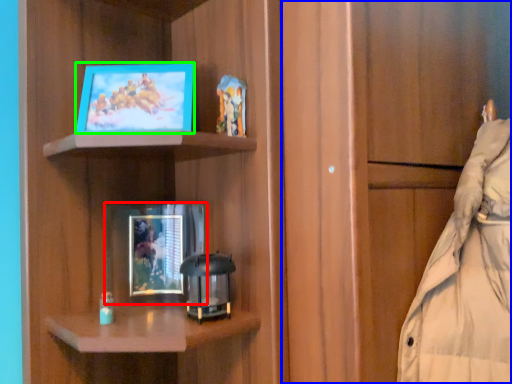
Question: Which is nearer to the picture frame (highlighted by a red box)? cabinetry (highlighted by a blue box) or picture frame (highlighted by a green box).

Choices:
 (A) cabinetry
 (B) picture frame

Answer: (B)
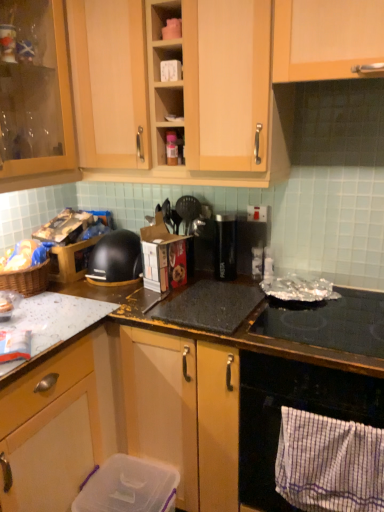
The height and width of the screenshot is (512, 384). I want to click on clear plastic container at lower center, which is counted as the first appliance, starting from the bottom, so click(128, 487).

Find the location of a particular element. This screenshot has width=384, height=512. white matte cup at upper center is located at coordinates (167, 63).

How much space does black plastic toaster at center, positioned as the 1th appliance in right-to-left order, occupy vertically?

black plastic toaster at center, positioned as the 1th appliance in right-to-left order, is 9.76 inches tall.

Locate an element on the screen. black matte bowl at center-left is located at coordinates (115, 259).

What do you see at coordinates (325, 38) in the screenshot?
I see `light wood cabinet at upper center, which ranks as the 1th cabinetry in left-to-right order` at bounding box center [325, 38].

I want to click on metallic silver cooking utensils at center, which appears as the third appliance when viewed from the right, so click(x=188, y=210).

WHAT NEEDS TO BE DONE:
Copy out every item above word for word, and leave the pictures out.

PROBLEM SOLUTION:
Question: Which is nearer to the picture frame (highlighted by a red box)? cabinetry (highlighted by a blue box) or picture frame (highlighted by a green box).

Choices:
 (A) cabinetry
 (B) picture frame

Answer: (B)
The height and width of the screenshot is (512, 384). I want to click on clear plastic container at lower center, which is counted as the first appliance, starting from the bottom, so click(128, 487).

Find the location of a particular element. This screenshot has width=384, height=512. white matte cup at upper center is located at coordinates (167, 63).

How much space does black plastic toaster at center, positioned as the 1th appliance in right-to-left order, occupy vertically?

black plastic toaster at center, positioned as the 1th appliance in right-to-left order, is 9.76 inches tall.

Locate an element on the screen. black matte bowl at center-left is located at coordinates (115, 259).

What do you see at coordinates (325, 38) in the screenshot?
I see `light wood cabinet at upper center, which ranks as the 1th cabinetry in left-to-right order` at bounding box center [325, 38].

I want to click on metallic silver cooking utensils at center, which appears as the third appliance when viewed from the right, so click(x=188, y=210).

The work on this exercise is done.